----- Input data

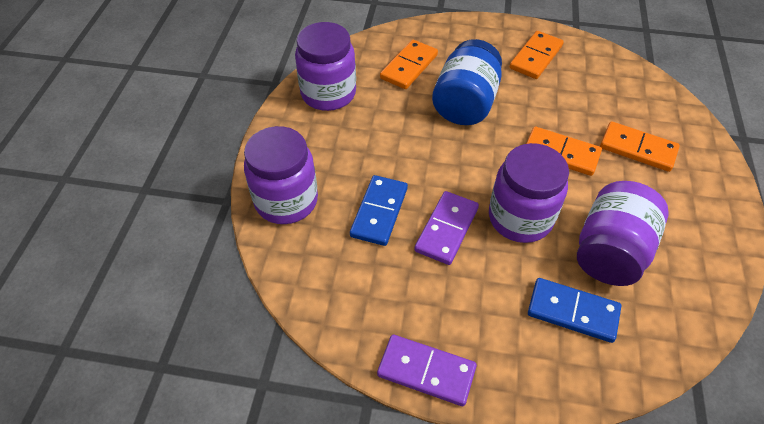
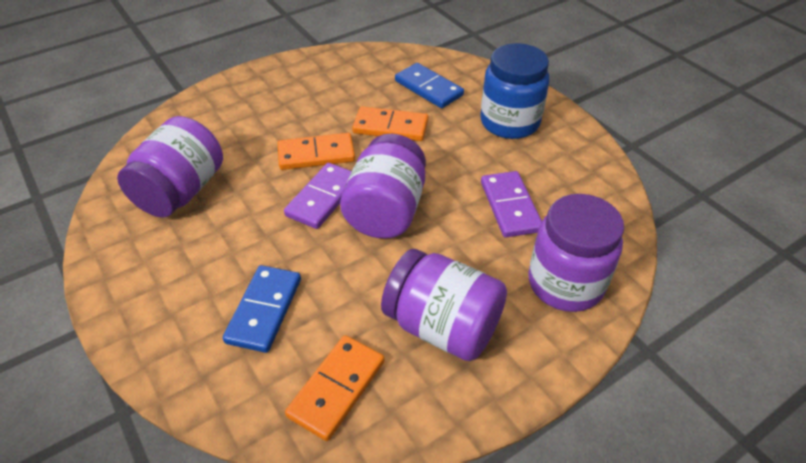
orange domino: 4 -> 3

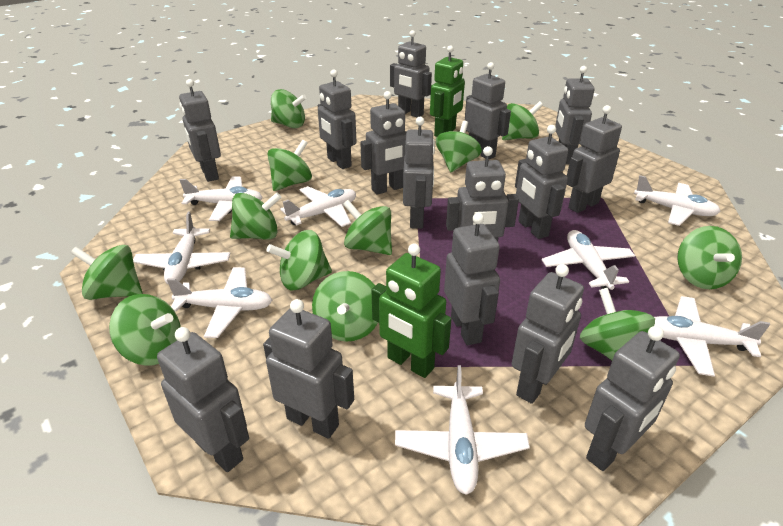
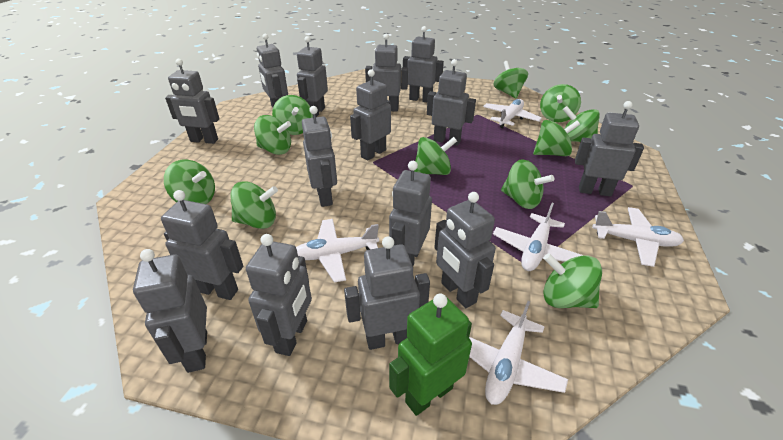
green robot: 2 -> 1
green spinning top: 12 -> 11
white plane: 8 -> 5

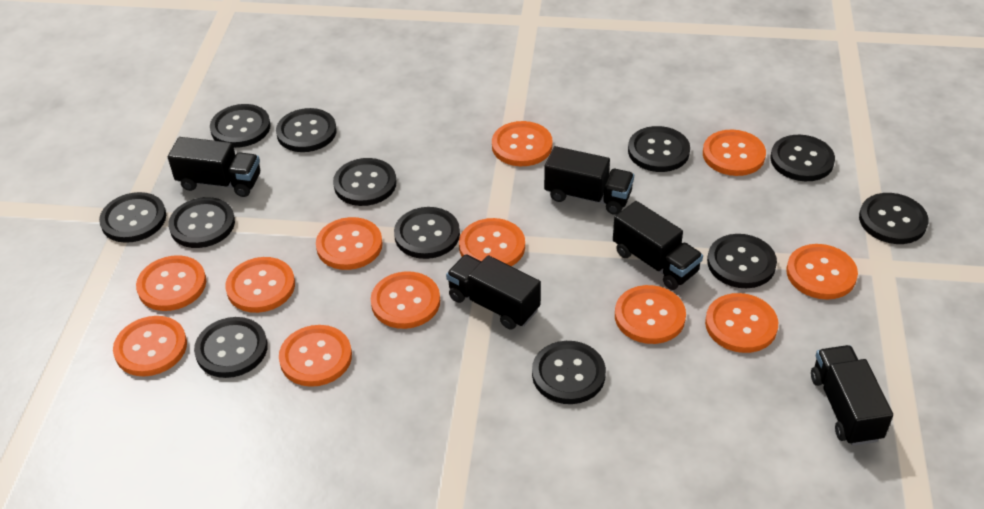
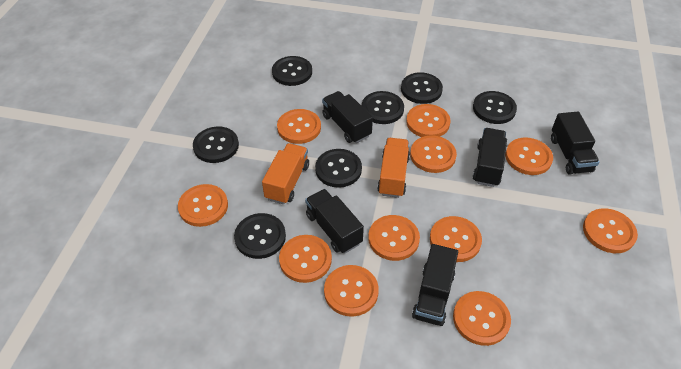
black button: 12 -> 7
orange button: 12 -> 11
orange truck: 0 -> 2

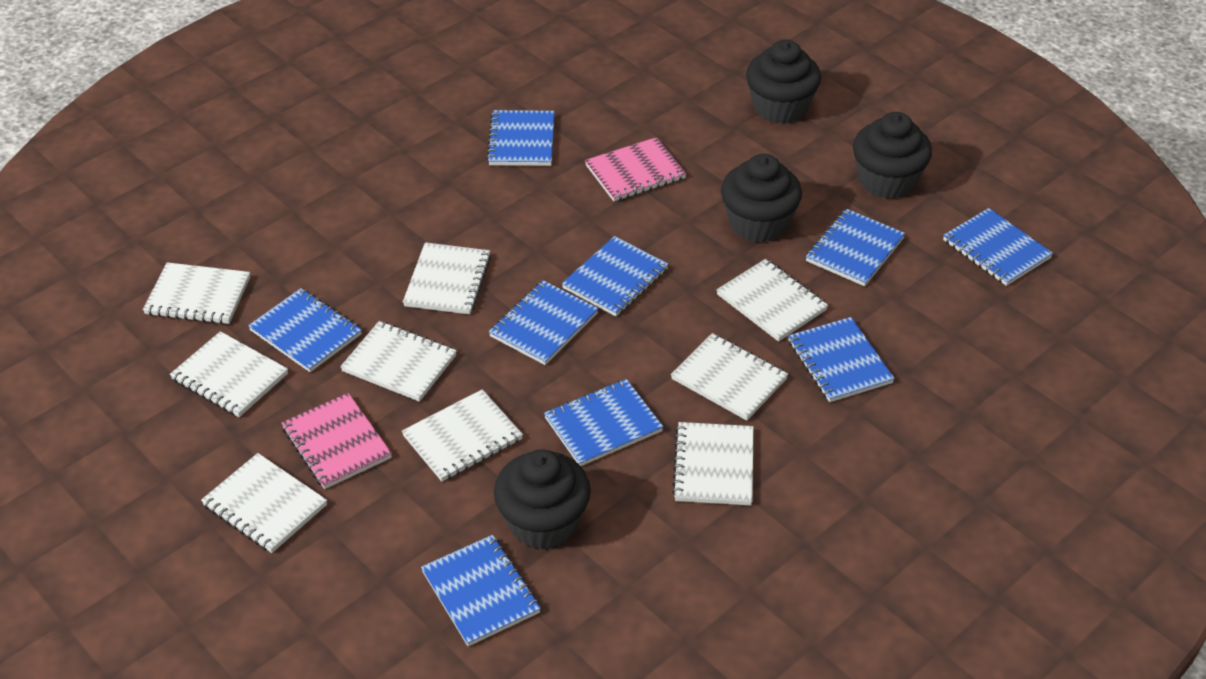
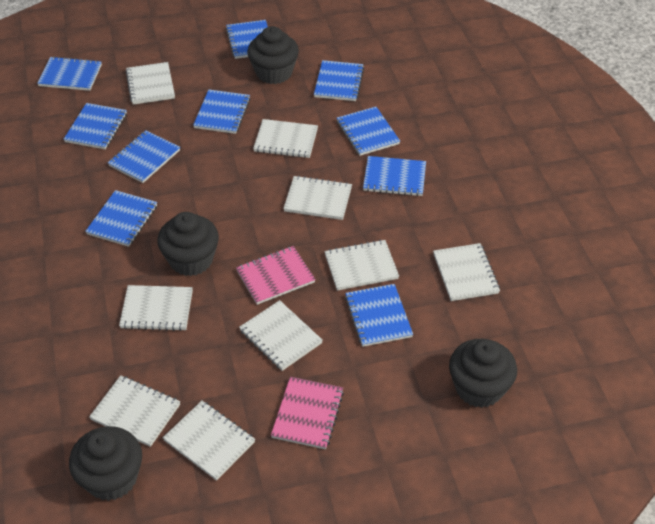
blue notebook: 9 -> 10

----------

**Action item**
The entries above should be retyped word for word, with all pictures omitted.

**Answer for the task**
orange domino: 4 -> 3

green robot: 2 -> 1
green spinning top: 12 -> 11
white plane: 8 -> 5

black button: 12 -> 7
orange button: 12 -> 11
orange truck: 0 -> 2

blue notebook: 9 -> 10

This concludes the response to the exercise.